● REQUIRED ACTION
Set down the entries again word for word, without any of the images.
= = =
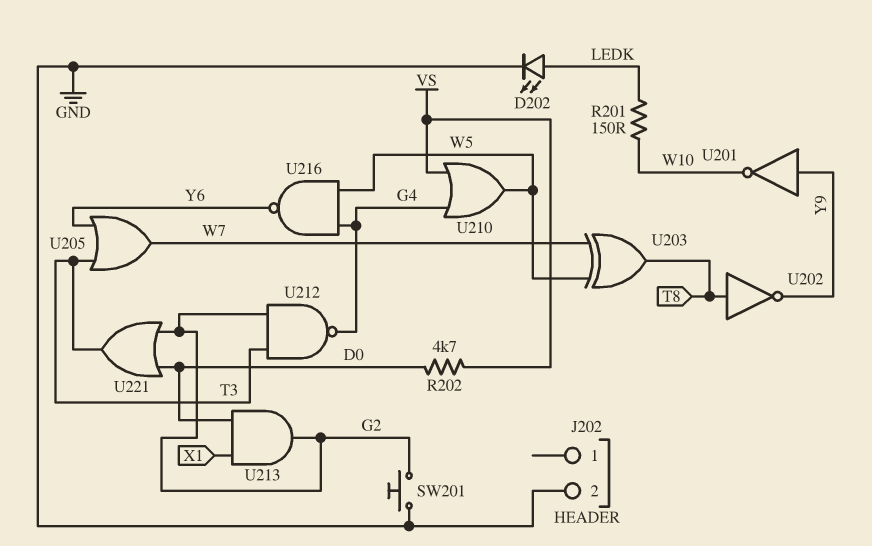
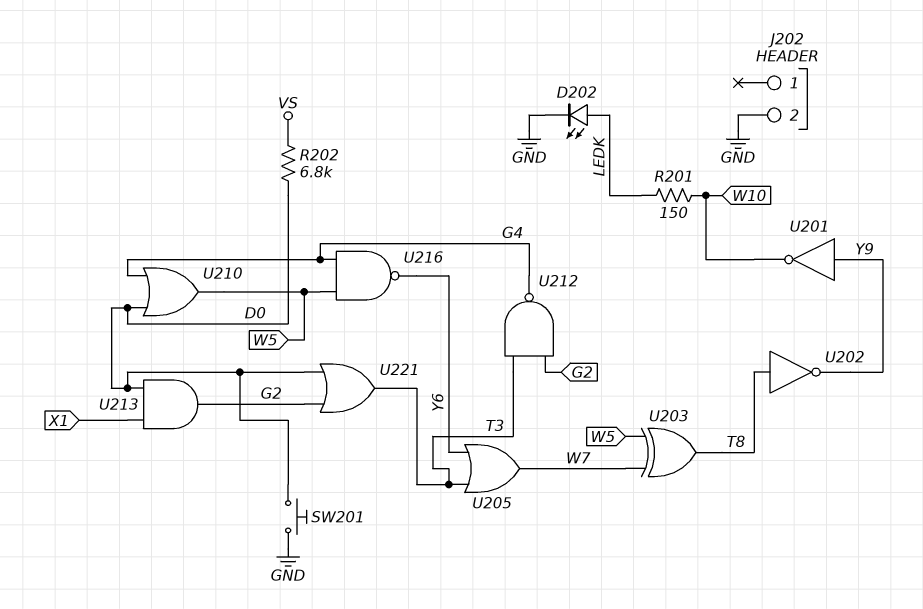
R202: 4.7k (D0, VS) -> 6.8k (D0, VS)
SW201: button (G2, GND) -> button (D0, GND)
U210: OR (in G4, in VS, out W5) -> OR (in D0, in G4, out W5)

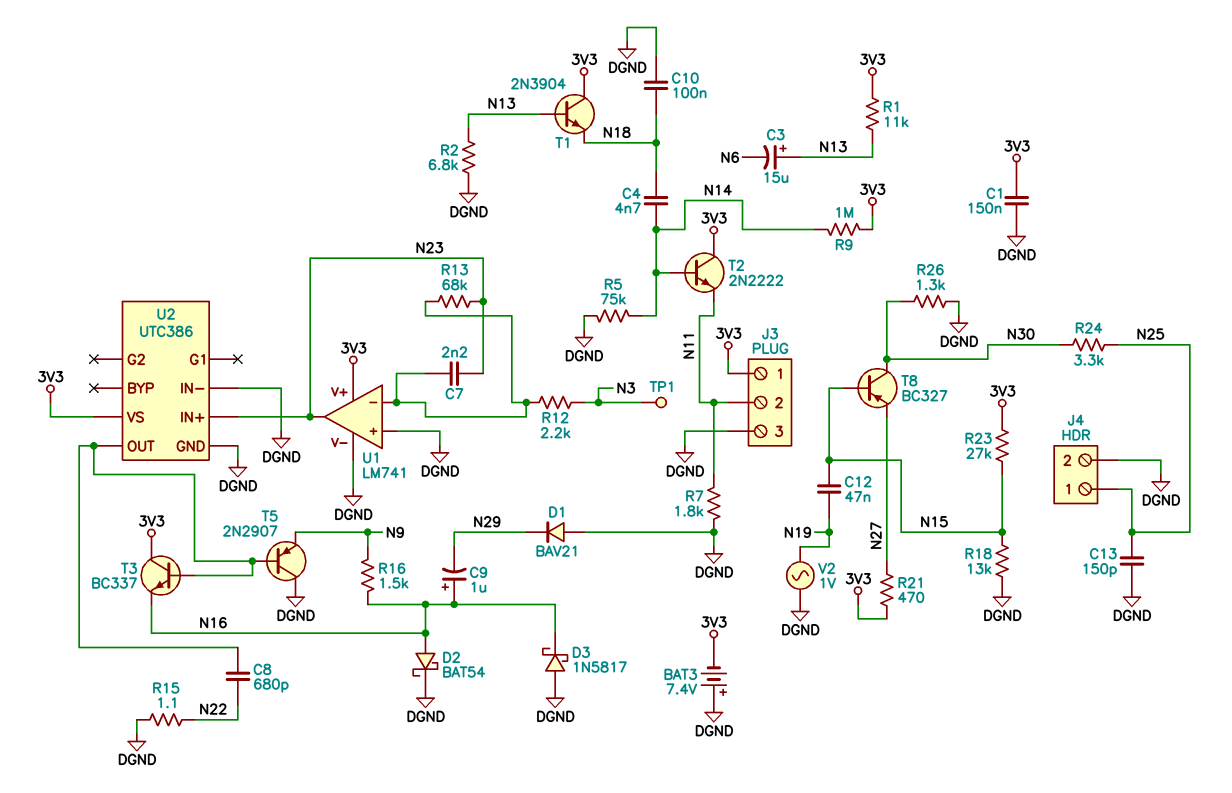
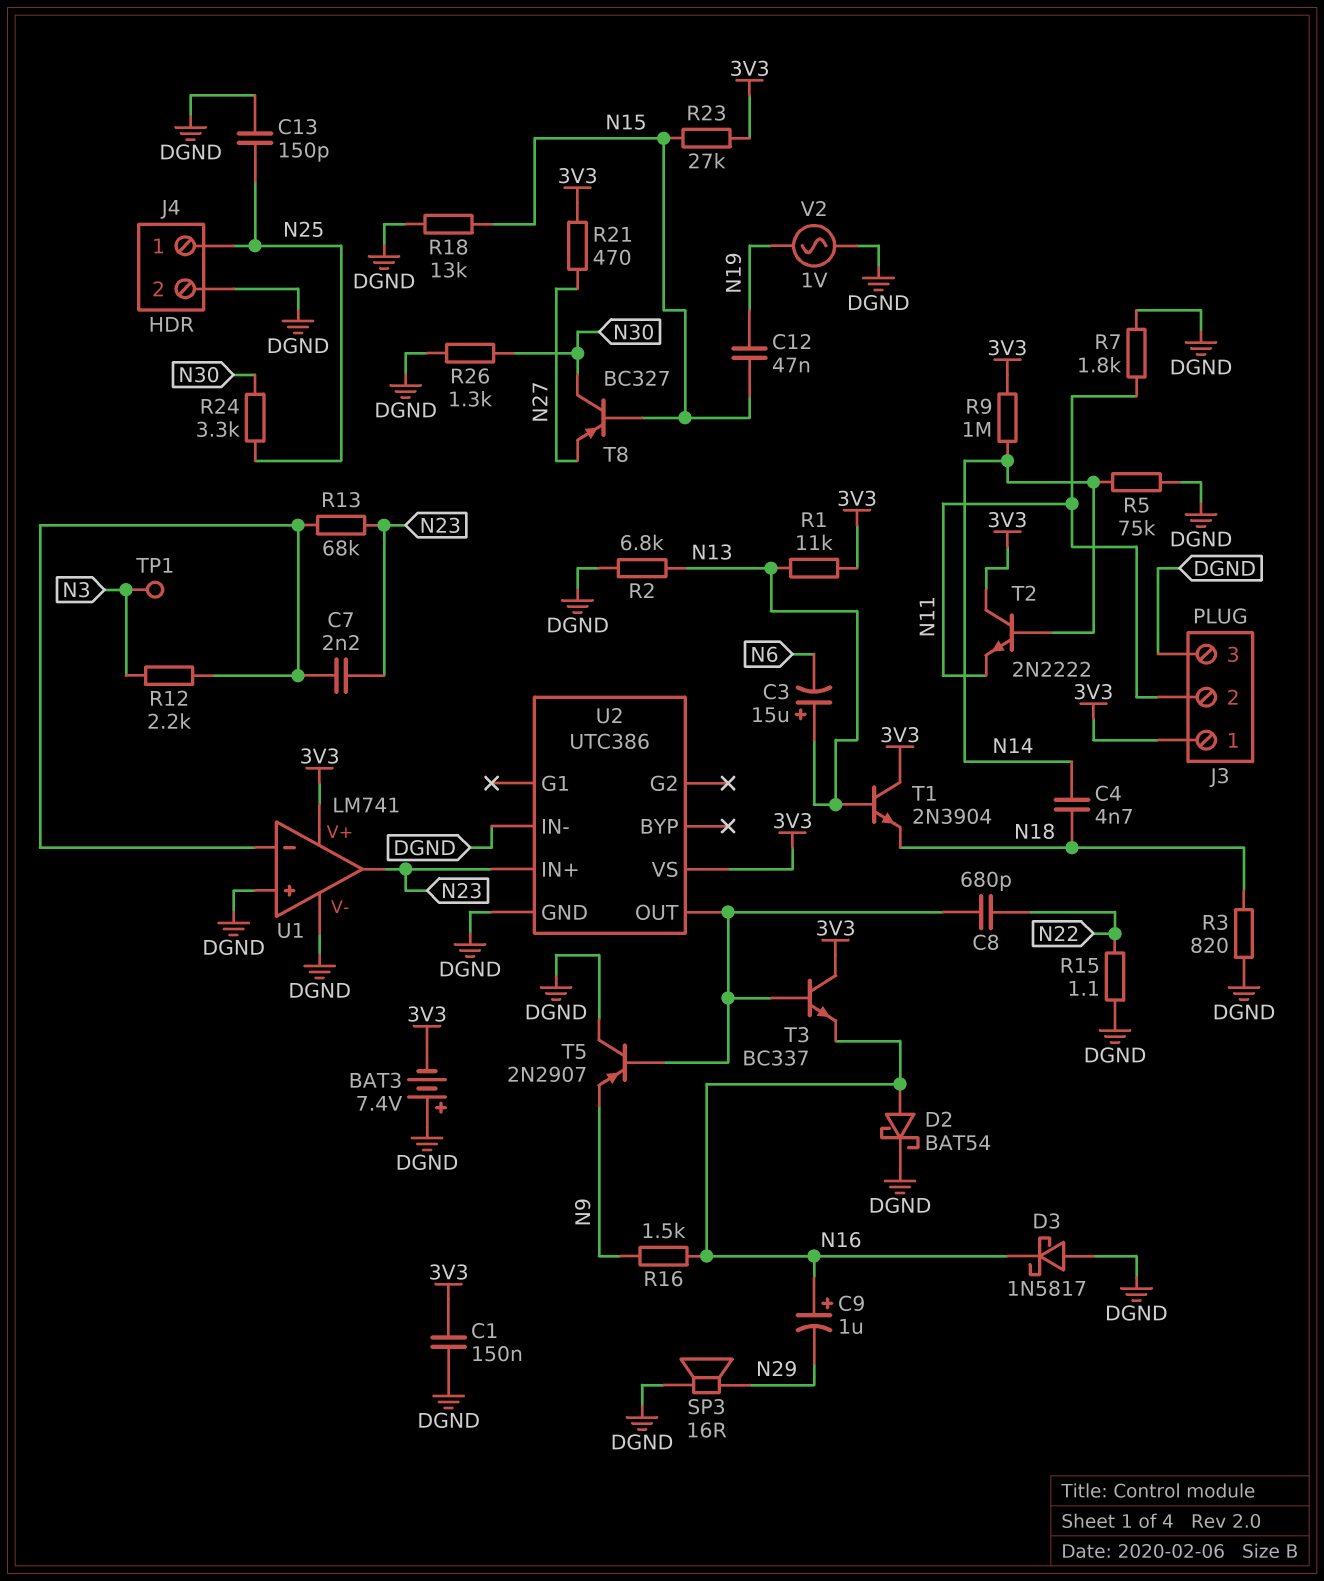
C10: 100nF (DGND, N18) -> none
D1: diode BAV21 (A DGND, K N29) -> none
R3: none -> 820 (DGND, N18)
SP3: none -> speaker 16R (DGND, N29)

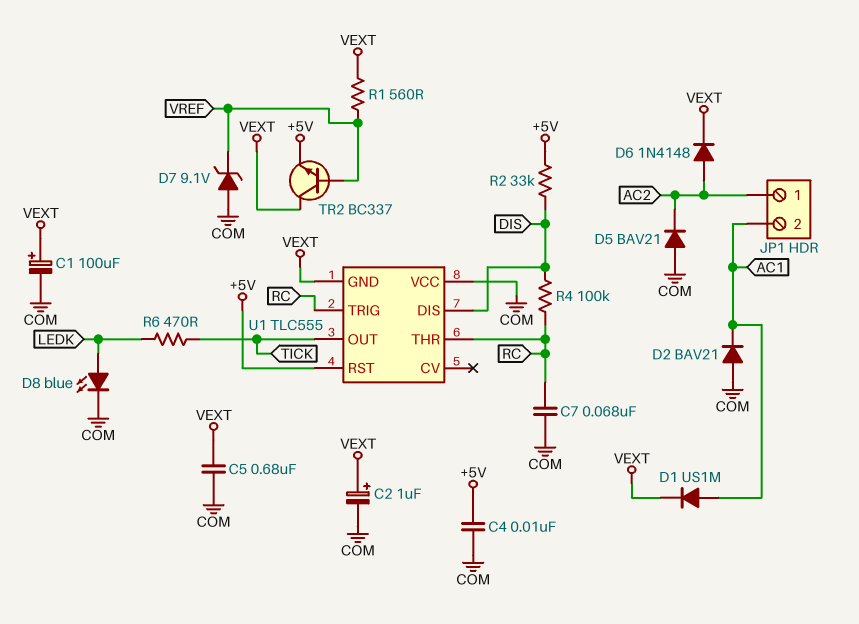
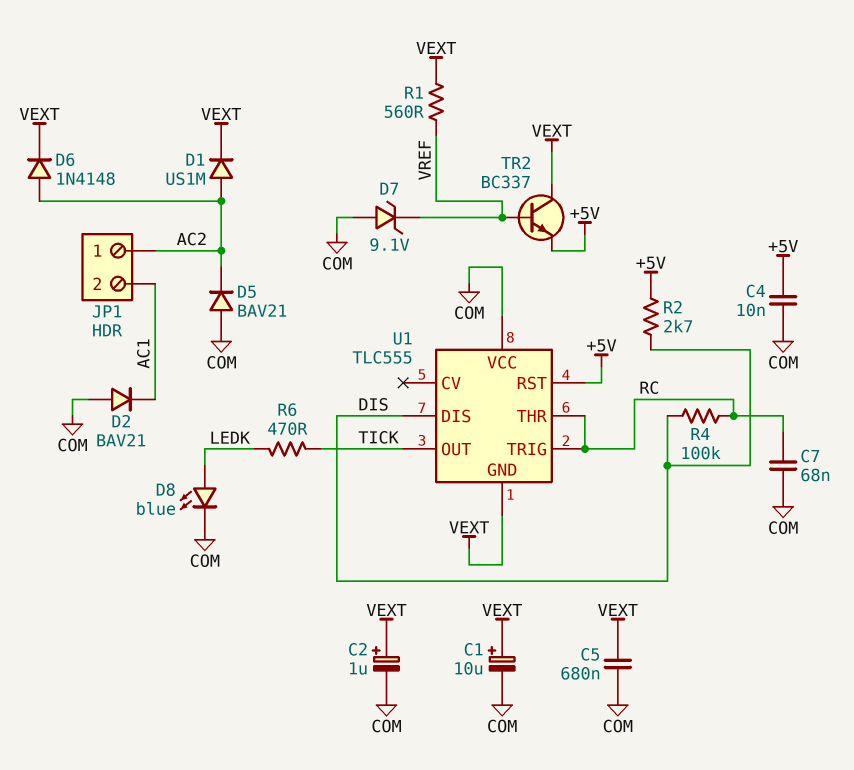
C1: 100uF (plus VEXT, minus COM) -> 10uF (plus VEXT, minus COM)
D1: diode US1M (A AC1, K VEXT) -> diode US1M (A AC2, K VEXT)
R2: 33k (+5V, DIS) -> 2.7k (+5V, DIS)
= = =
● EXERCISE RESULT
R202: 4.7k (D0, VS) -> 6.8k (D0, VS)
SW201: button (G2, GND) -> button (D0, GND)
U210: OR (in G4, in VS, out W5) -> OR (in D0, in G4, out W5)

C10: 100nF (DGND, N18) -> none
D1: diode BAV21 (A DGND, K N29) -> none
R3: none -> 820 (DGND, N18)
SP3: none -> speaker 16R (DGND, N29)

C1: 100uF (plus VEXT, minus COM) -> 10uF (plus VEXT, minus COM)
D1: diode US1M (A AC1, K VEXT) -> diode US1M (A AC2, K VEXT)
R2: 33k (+5V, DIS) -> 2.7k (+5V, DIS)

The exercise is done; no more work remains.